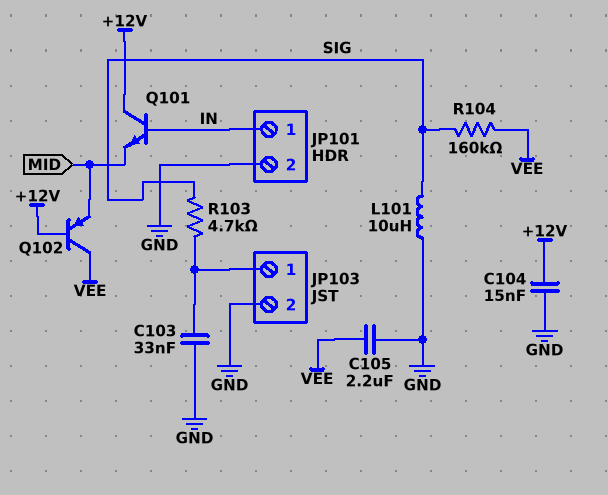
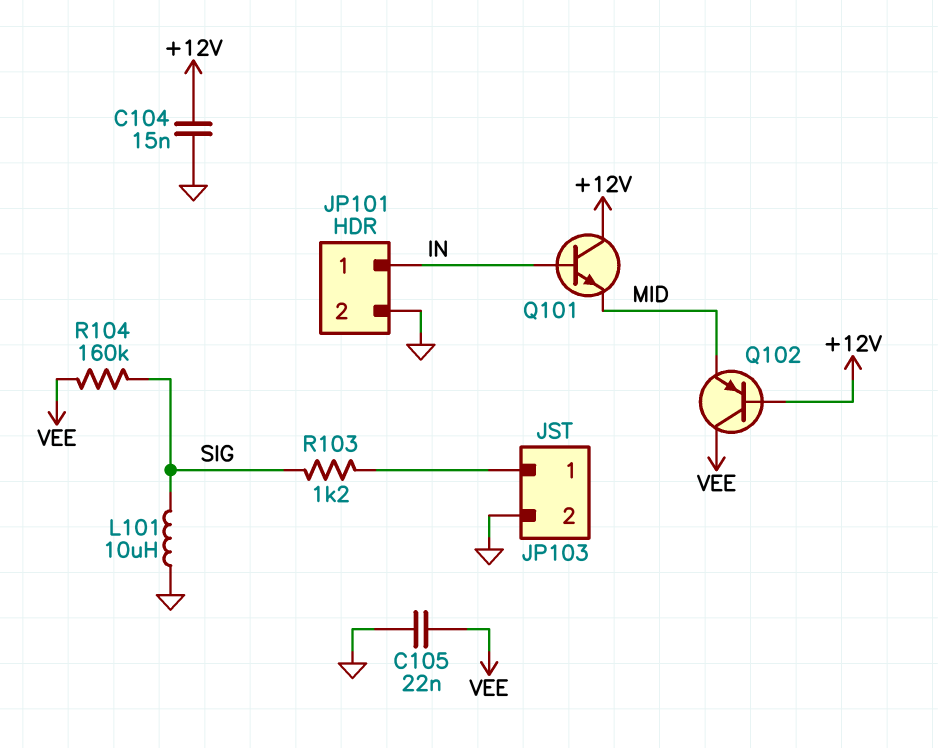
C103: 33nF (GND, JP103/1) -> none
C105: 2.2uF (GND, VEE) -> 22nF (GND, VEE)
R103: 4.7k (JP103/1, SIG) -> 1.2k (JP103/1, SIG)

□ □ □

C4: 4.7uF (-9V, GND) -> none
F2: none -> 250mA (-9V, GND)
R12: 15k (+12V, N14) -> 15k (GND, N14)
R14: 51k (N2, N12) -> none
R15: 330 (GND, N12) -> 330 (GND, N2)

□ □ □

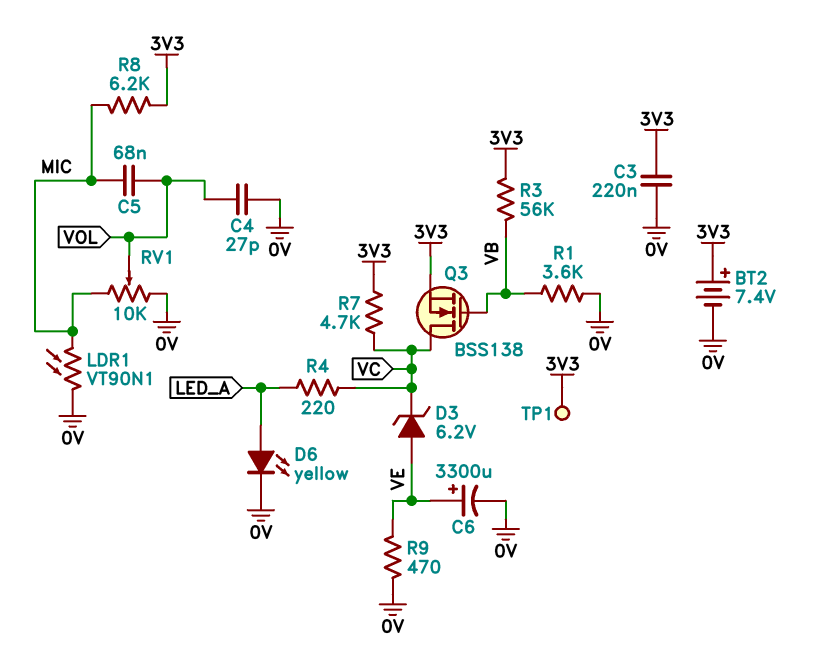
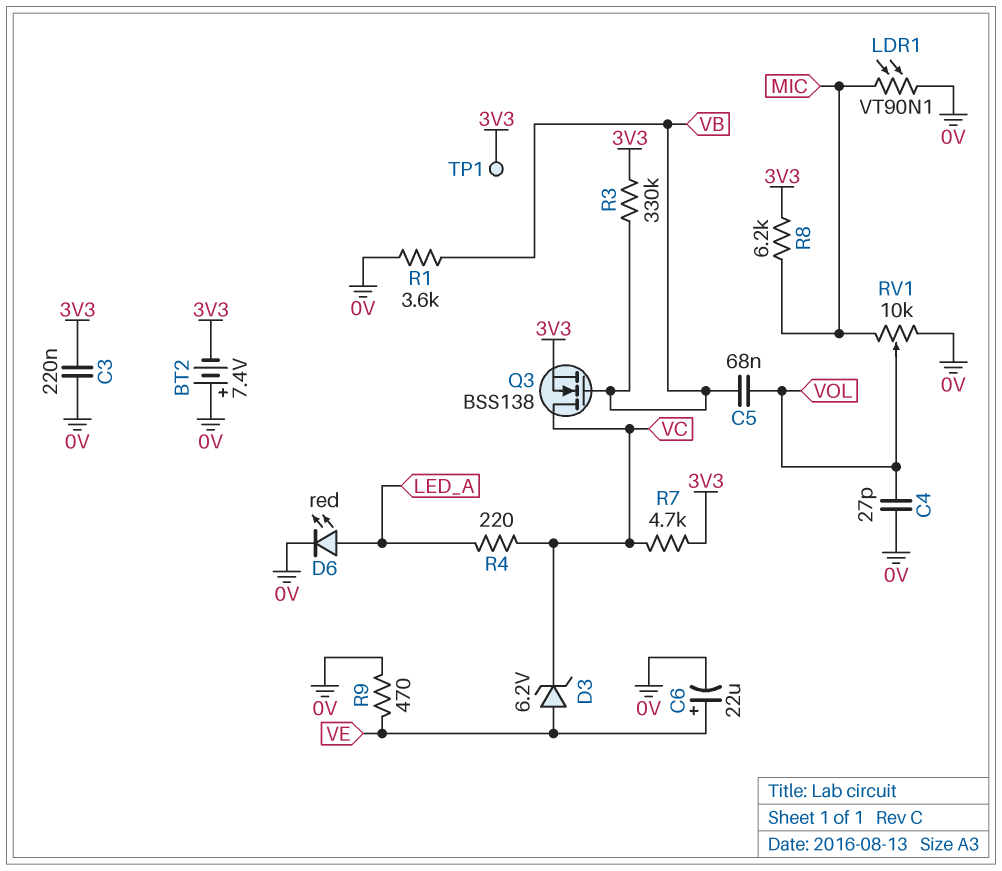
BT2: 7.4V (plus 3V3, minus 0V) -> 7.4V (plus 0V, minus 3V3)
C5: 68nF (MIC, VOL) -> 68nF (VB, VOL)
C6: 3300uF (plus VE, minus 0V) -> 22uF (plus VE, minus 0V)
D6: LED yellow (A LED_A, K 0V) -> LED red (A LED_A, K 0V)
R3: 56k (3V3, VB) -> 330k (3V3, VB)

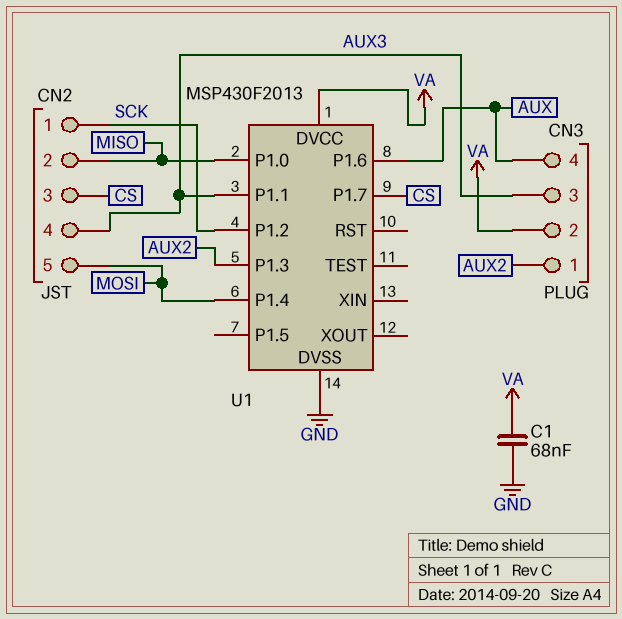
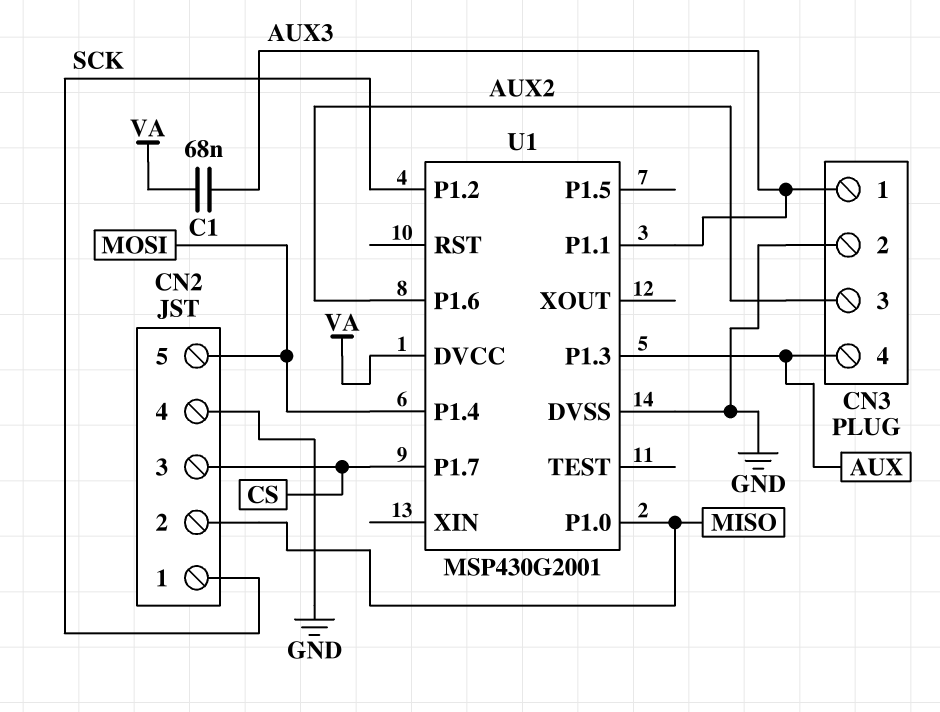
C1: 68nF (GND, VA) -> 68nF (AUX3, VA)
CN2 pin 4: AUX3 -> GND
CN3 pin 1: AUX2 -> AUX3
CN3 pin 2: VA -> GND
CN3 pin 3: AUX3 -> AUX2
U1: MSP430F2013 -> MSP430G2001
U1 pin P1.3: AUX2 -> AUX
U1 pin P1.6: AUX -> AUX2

□ □ □

→ **Exercise description**
Reproduce each line in the listing above that mentions the string "plus".

→ **Solution for this problem**
BT2: 7.4V (plus 3V3, minus 0V) -> 7.4V (plus 0V, minus 3V3)
C6: 3300uF (plus VE, minus 0V) -> 22uF (plus VE, minus 0V)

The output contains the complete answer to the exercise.